Every line from the one that contains "C213: 15pF (DGND, XO) -> 15pF (XI, XO)" to the end of the records must be restated word for word. No other line belongs in the answer.

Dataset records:
^^^^^^^^^^^^^^^^

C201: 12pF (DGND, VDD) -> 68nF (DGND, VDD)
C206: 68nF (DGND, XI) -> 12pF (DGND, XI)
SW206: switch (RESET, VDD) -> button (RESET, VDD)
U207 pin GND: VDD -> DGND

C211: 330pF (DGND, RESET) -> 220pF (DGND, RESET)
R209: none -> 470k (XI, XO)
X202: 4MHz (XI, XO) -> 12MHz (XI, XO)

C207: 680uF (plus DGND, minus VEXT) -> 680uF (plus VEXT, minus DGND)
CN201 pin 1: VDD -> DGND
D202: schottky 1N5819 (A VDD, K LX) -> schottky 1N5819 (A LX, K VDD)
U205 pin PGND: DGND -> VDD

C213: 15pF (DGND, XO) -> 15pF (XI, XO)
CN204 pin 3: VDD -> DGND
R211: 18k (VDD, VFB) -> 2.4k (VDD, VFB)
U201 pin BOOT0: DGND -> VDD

^^^^^^^^^^^^^^^^

### EXERCISE ANSWER
C213: 15pF (DGND, XO) -> 15pF (XI, XO)
CN204 pin 3: VDD -> DGND
R211: 18k (VDD, VFB) -> 2.4k (VDD, VFB)
U201 pin BOOT0: DGND -> VDD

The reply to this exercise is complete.